• What the exercise asks
Write out, from the entries below, exactly the lines that run between the lines holding "tan plate A5:B6" and "none -> white slope G6:G8 level 1 top 8", inclusive, and stop there.

%%

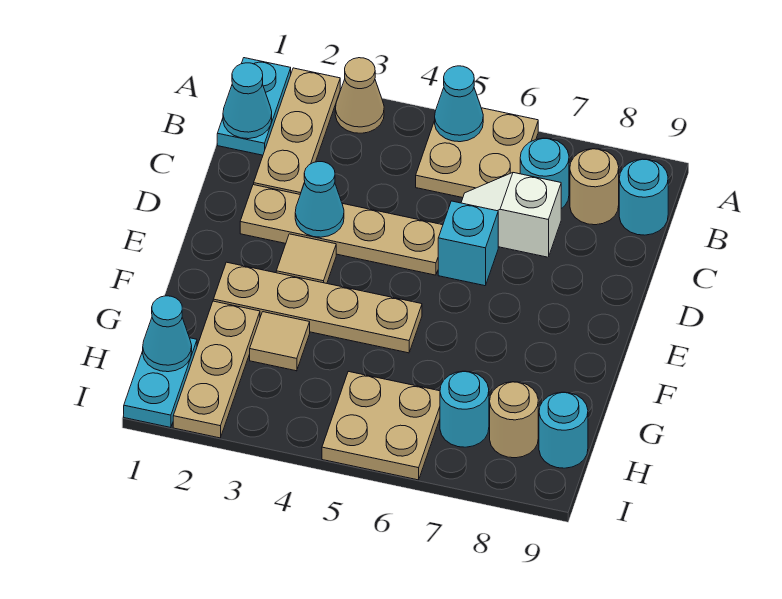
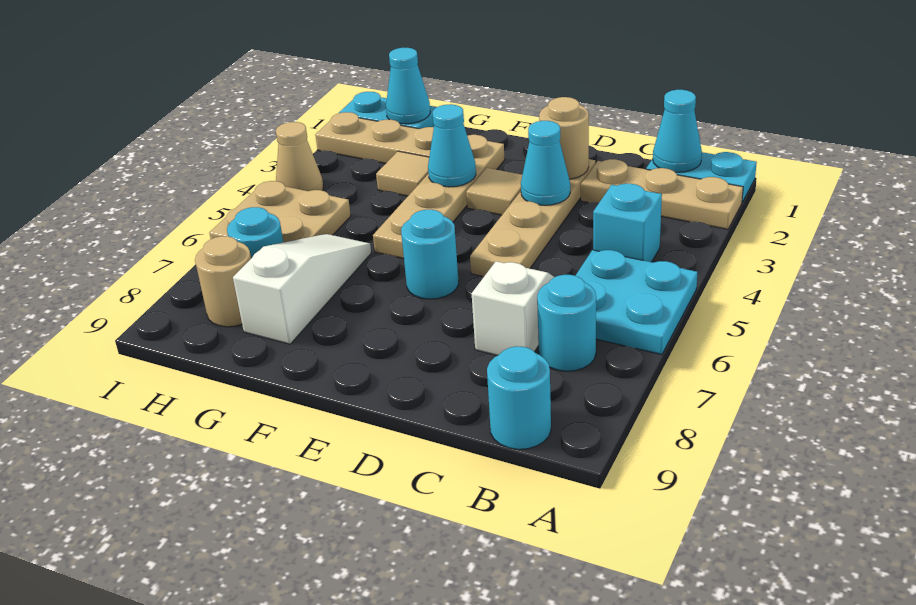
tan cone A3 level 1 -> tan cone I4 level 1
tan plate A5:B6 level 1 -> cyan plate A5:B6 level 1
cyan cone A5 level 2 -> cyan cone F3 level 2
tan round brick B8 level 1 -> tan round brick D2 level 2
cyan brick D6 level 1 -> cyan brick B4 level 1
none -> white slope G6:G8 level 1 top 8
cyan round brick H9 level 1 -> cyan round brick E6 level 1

%%

• Your solution
tan plate A5:B6 level 1 -> cyan plate A5:B6 level 1
cyan cone A5 level 2 -> cyan cone F3 level 2
tan round brick B8 level 1 -> tan round brick D2 level 2
cyan brick D6 level 1 -> cyan brick B4 level 1
none -> white slope G6:G8 level 1 top 8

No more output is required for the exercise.